Record set:
══════
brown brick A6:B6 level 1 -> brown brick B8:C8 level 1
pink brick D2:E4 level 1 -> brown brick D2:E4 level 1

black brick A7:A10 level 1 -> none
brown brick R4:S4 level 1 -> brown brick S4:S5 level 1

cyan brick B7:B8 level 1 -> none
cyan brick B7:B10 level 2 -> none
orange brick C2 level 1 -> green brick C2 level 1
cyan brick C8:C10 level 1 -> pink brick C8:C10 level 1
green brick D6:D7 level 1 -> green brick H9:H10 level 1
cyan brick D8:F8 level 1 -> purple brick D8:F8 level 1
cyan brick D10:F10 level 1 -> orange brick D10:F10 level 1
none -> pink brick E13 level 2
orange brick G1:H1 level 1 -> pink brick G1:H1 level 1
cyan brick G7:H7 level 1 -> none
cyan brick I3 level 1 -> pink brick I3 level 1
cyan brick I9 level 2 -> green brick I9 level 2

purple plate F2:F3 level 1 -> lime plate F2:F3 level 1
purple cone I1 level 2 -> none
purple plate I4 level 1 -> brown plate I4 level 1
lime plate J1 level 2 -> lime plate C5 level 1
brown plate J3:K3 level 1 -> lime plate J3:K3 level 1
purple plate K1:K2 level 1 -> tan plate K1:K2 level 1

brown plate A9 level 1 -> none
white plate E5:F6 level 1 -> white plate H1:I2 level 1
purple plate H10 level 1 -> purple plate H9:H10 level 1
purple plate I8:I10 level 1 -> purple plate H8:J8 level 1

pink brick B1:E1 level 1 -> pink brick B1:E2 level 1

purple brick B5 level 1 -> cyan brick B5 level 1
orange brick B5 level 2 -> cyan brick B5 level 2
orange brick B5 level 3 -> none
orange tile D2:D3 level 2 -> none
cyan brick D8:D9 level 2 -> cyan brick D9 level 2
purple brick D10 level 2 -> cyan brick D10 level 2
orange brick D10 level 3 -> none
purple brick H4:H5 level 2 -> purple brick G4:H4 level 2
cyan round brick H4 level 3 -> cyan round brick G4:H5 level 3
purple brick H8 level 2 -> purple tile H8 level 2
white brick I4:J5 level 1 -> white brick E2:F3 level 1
══════
Output the lines of the records above exactly as they appear, from the line containing "orange brick B5 level 3 -> none" through the line containing "orange brick D10 level 3 -> none".

Answer space:
orange brick B5 level 3 -> none
orange tile D2:D3 level 2 -> none
cyan brick D8:D9 level 2 -> cyan brick D9 level 2
purple brick D10 level 2 -> cyan brick D10 level 2
orange brick D10 level 3 -> none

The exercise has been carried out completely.